DATA
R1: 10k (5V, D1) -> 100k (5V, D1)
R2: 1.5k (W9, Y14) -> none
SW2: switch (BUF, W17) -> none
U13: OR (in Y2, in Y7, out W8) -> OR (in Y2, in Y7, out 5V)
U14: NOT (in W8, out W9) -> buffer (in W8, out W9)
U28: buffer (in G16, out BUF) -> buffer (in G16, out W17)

...

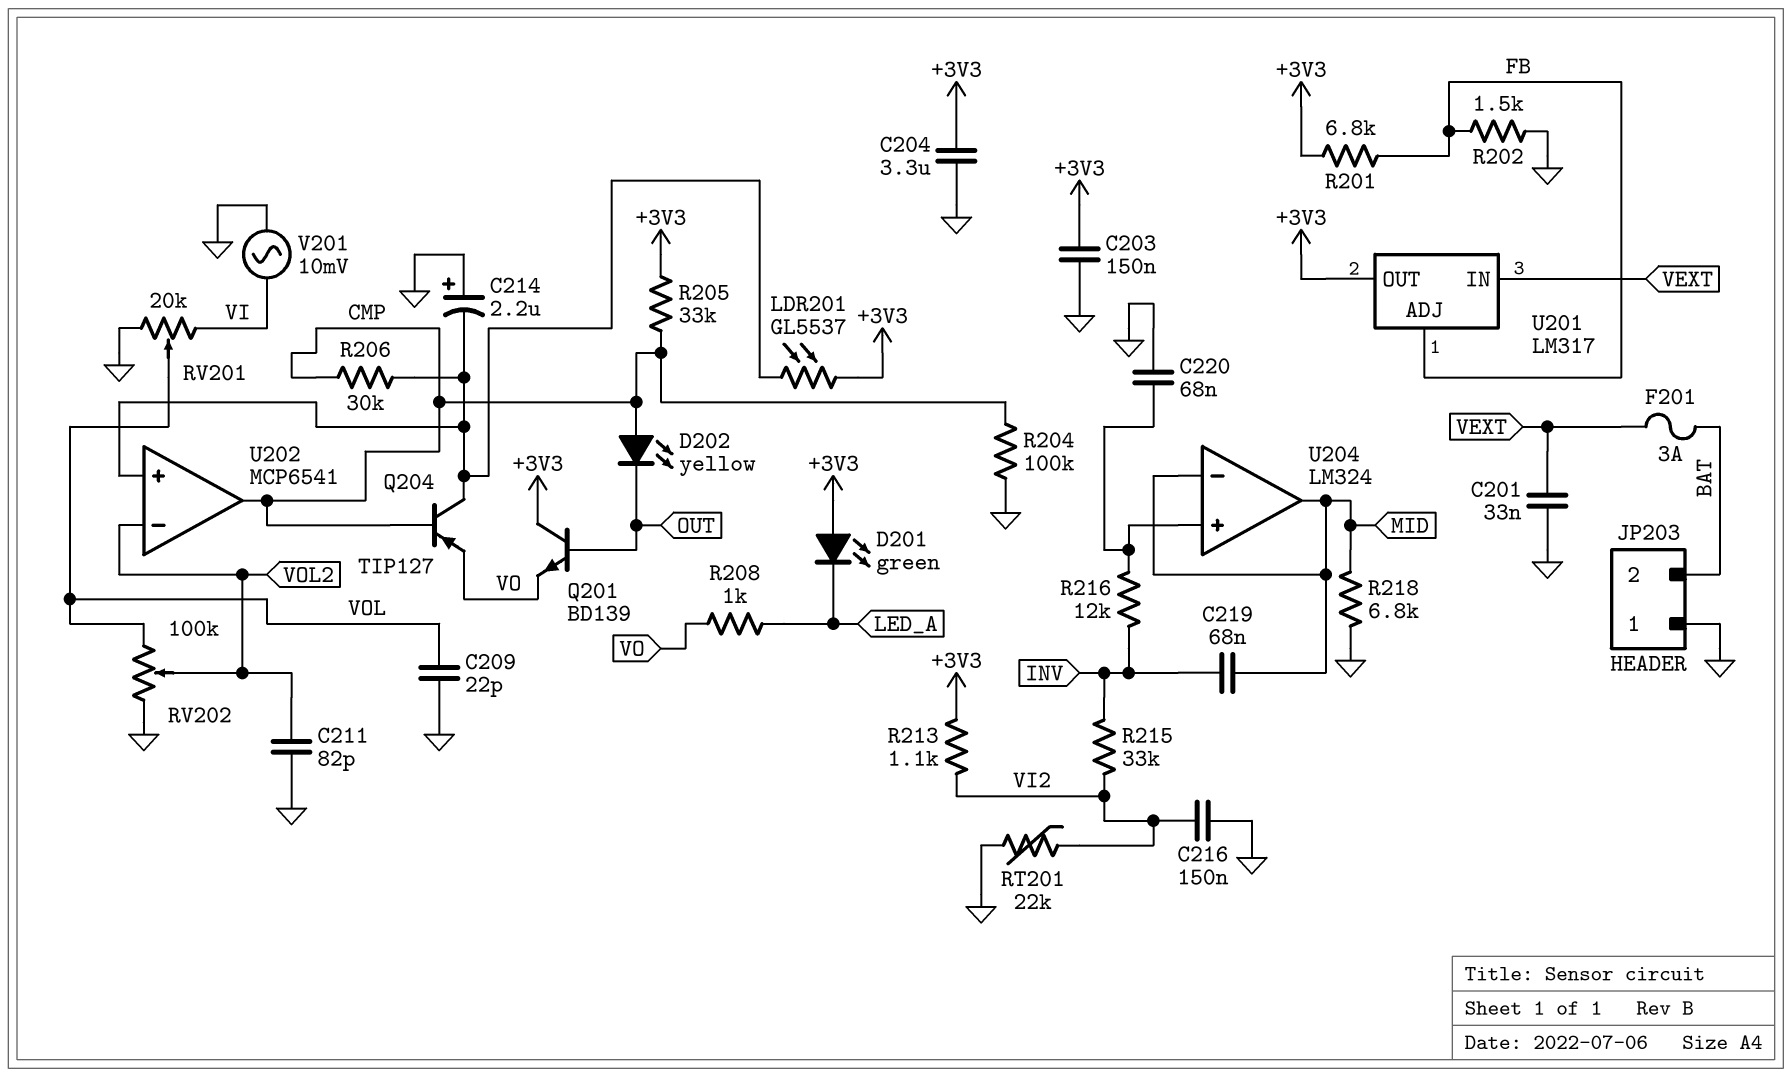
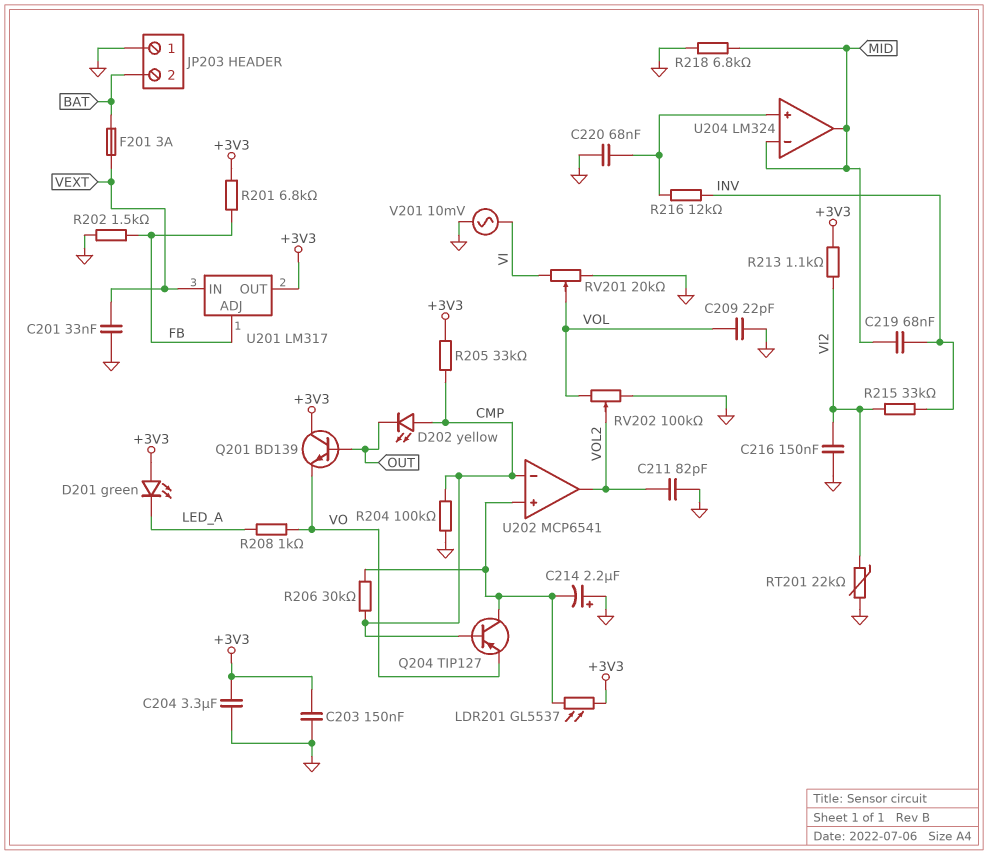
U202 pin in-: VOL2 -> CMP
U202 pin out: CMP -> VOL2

==

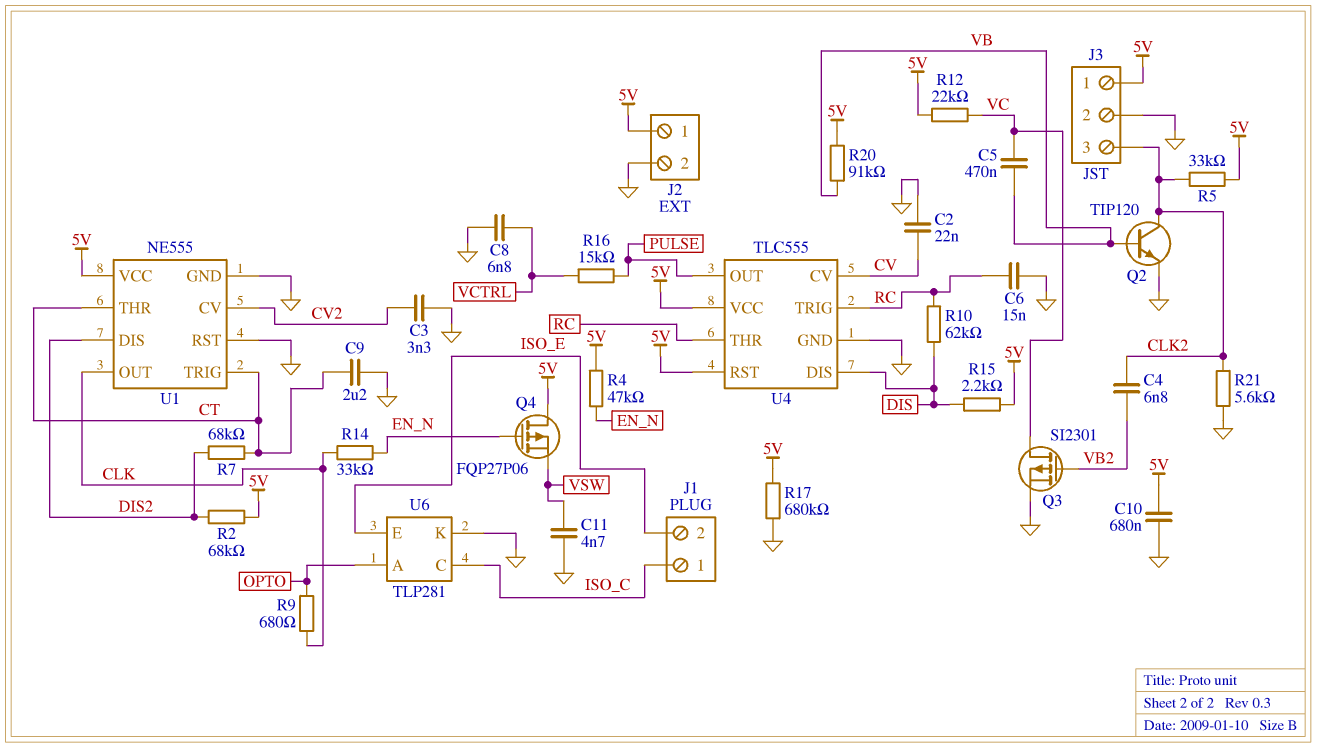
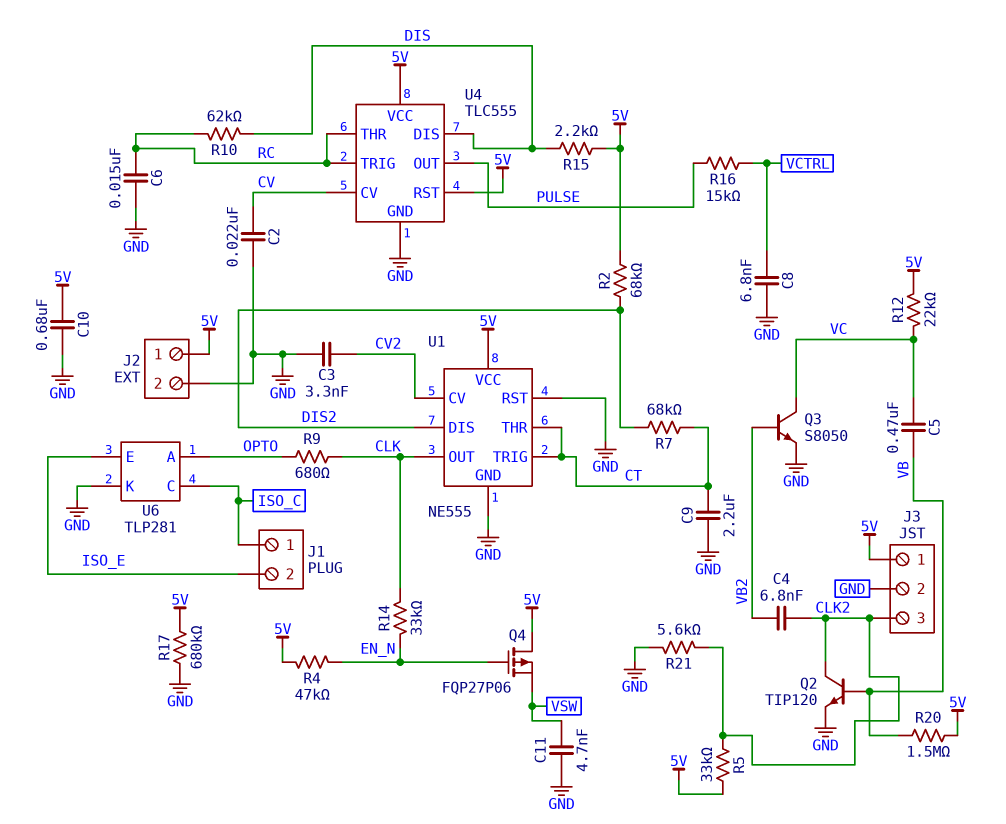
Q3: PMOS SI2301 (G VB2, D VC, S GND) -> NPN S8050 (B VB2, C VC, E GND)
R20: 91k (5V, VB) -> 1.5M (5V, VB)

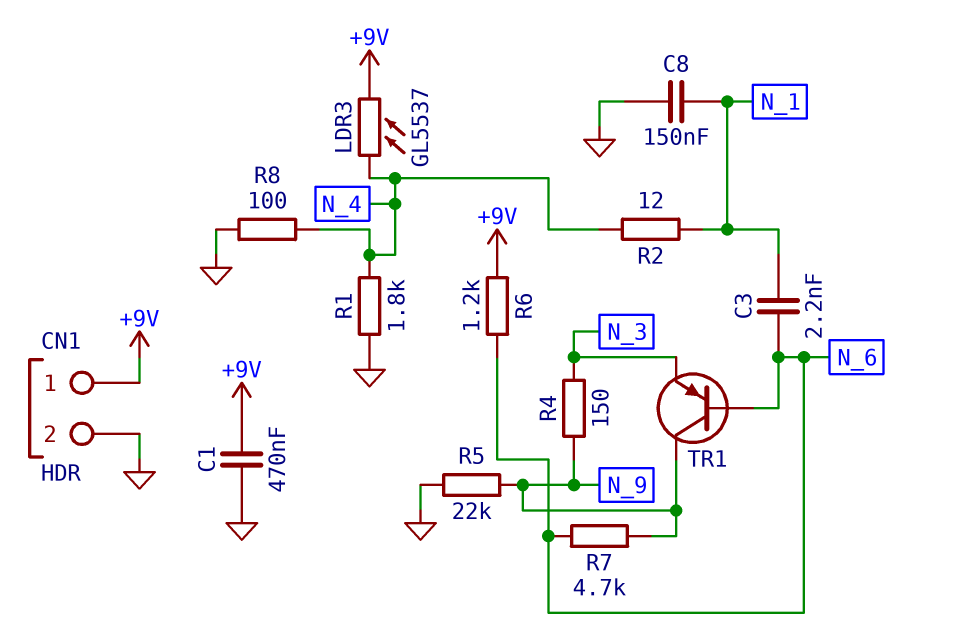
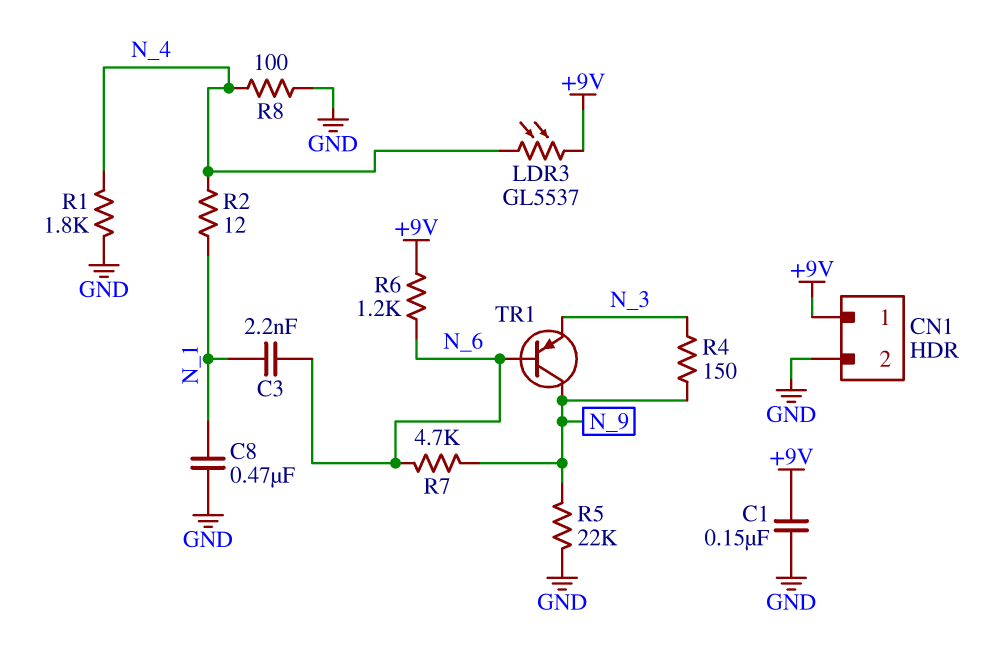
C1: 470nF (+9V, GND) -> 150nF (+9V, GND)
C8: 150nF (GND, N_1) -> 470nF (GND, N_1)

TASK BRIEF
The answer must be the part of the records that opens with the line containing "R20: 91k (5V, VB) -> 1.5M (5V, VB)" and closes with the line containing "C8: 150nF (GND, N_1) -> 470nF (GND, N_1)", reproduced exactly, with no pictures.

TASK ANSWER
R20: 91k (5V, VB) -> 1.5M (5V, VB)

C1: 470nF (+9V, GND) -> 150nF (+9V, GND)
C8: 150nF (GND, N_1) -> 470nF (GND, N_1)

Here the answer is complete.